WORK REQUIRED: Set down every line of the data exactly, skipping the pictures.

(Scene comparison data)
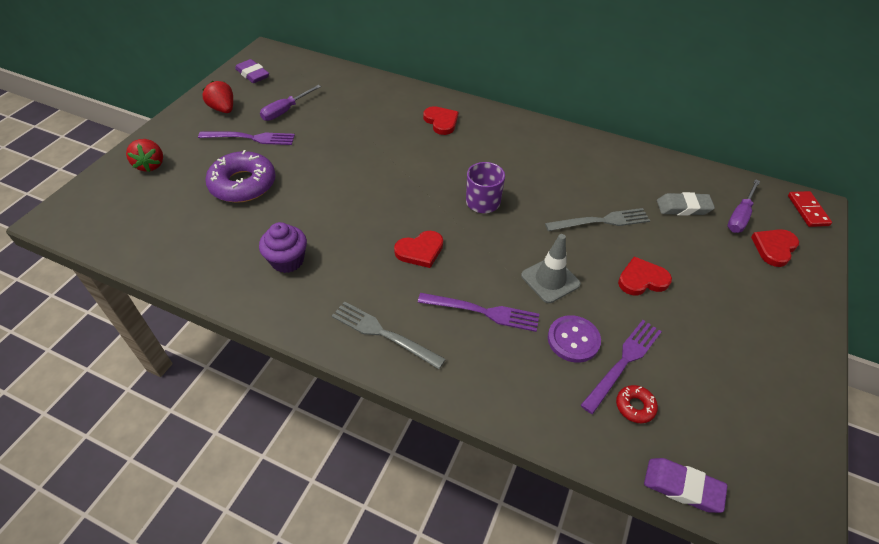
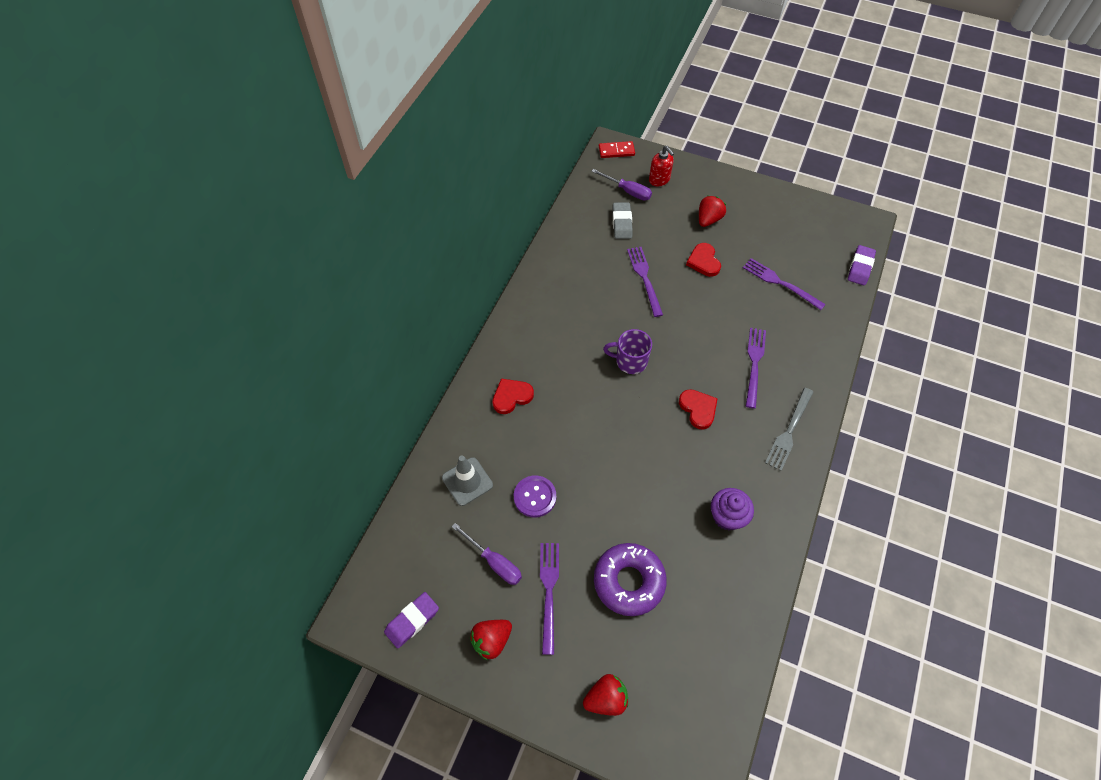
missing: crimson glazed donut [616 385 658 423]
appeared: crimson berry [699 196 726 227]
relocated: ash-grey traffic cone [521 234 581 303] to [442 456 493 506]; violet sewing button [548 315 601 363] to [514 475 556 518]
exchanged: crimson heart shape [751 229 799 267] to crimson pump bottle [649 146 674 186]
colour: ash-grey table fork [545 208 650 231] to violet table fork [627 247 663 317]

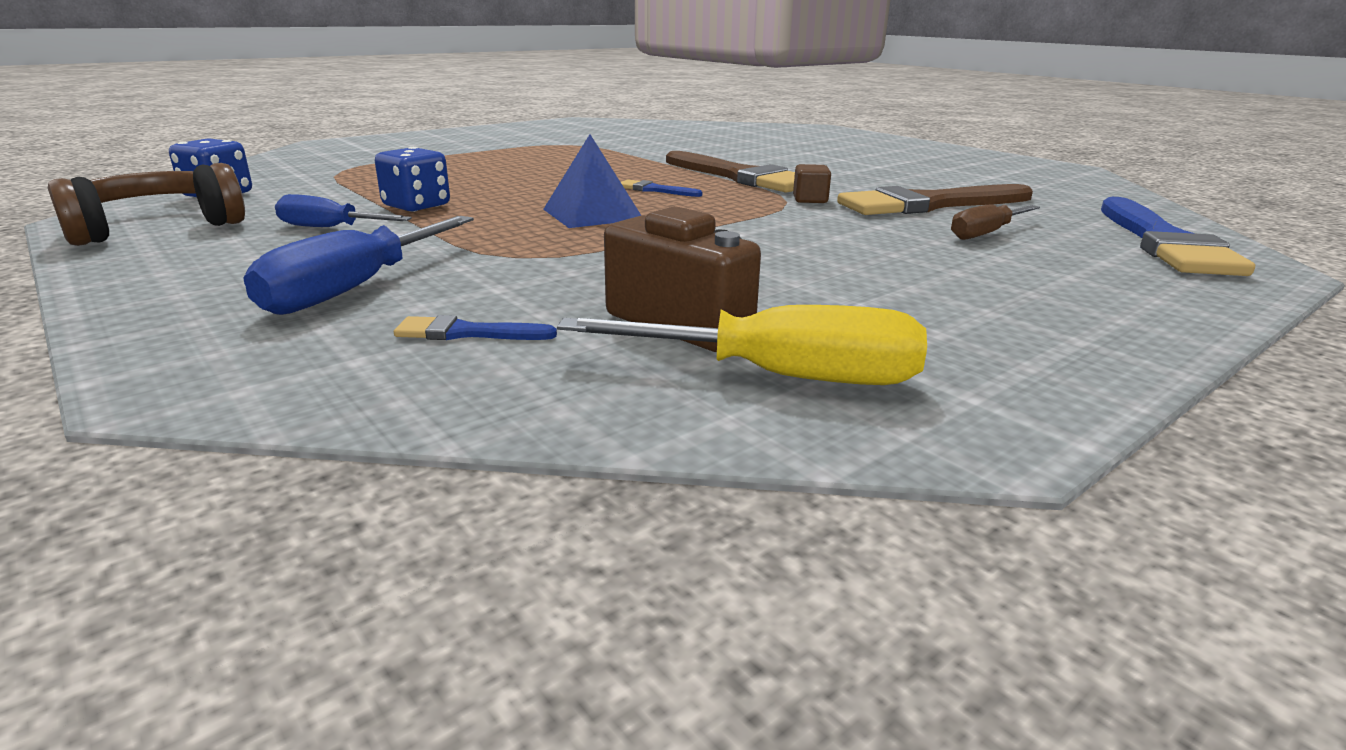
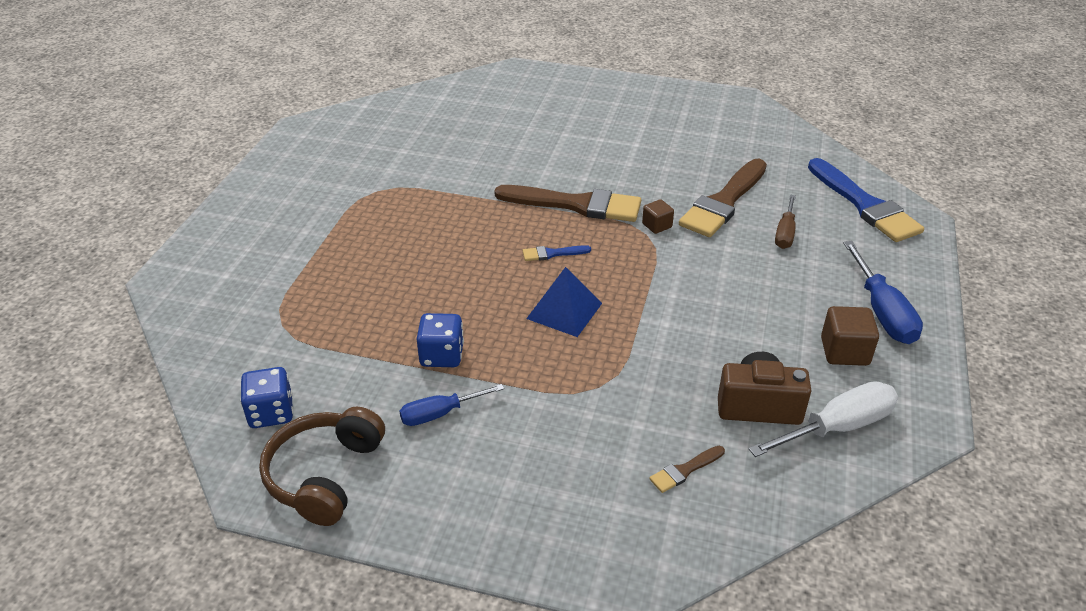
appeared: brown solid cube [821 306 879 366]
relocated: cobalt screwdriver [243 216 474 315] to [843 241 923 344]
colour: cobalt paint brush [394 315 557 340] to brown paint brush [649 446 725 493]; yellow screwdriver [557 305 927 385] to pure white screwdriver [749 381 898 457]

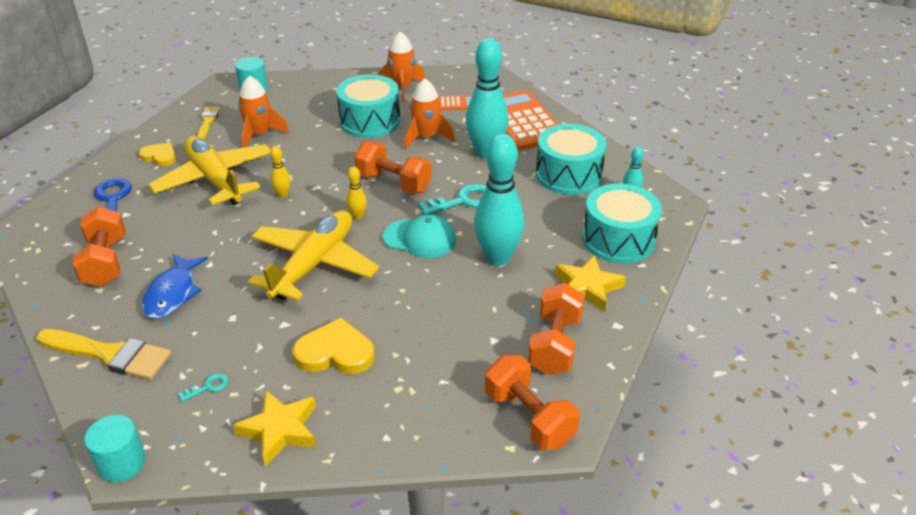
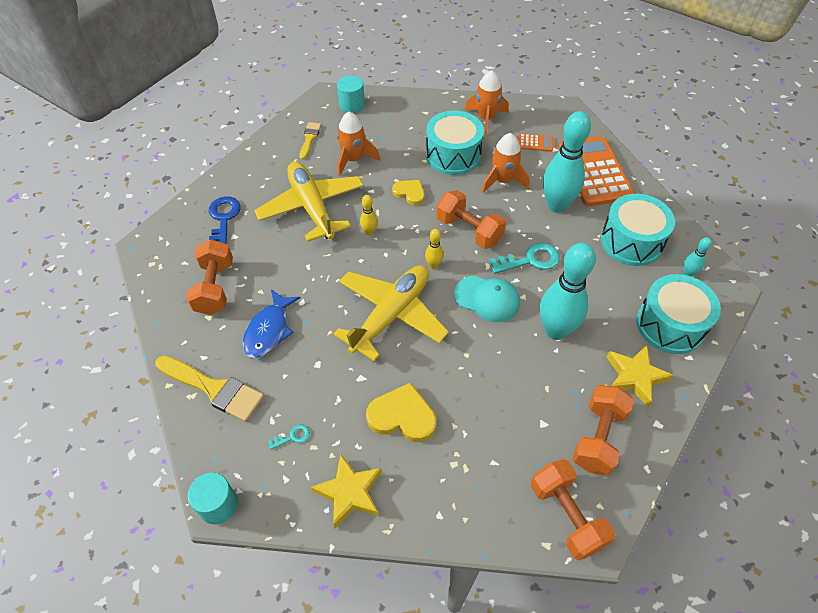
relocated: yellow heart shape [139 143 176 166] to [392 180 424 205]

TASK OUTPUT:
missing: crimson glazed donut [616 385 658 423]
appeared: crimson berry [699 196 726 227]
relocated: ash-grey traffic cone [521 234 581 303] to [442 456 493 506]; violet sewing button [548 315 601 363] to [514 475 556 518]
exchanged: crimson heart shape [751 229 799 267] to crimson pump bottle [649 146 674 186]
colour: ash-grey table fork [545 208 650 231] to violet table fork [627 247 663 317]

appeared: brown solid cube [821 306 879 366]
relocated: cobalt screwdriver [243 216 474 315] to [843 241 923 344]
colour: cobalt paint brush [394 315 557 340] to brown paint brush [649 446 725 493]; yellow screwdriver [557 305 927 385] to pure white screwdriver [749 381 898 457]

relocated: yellow heart shape [139 143 176 166] to [392 180 424 205]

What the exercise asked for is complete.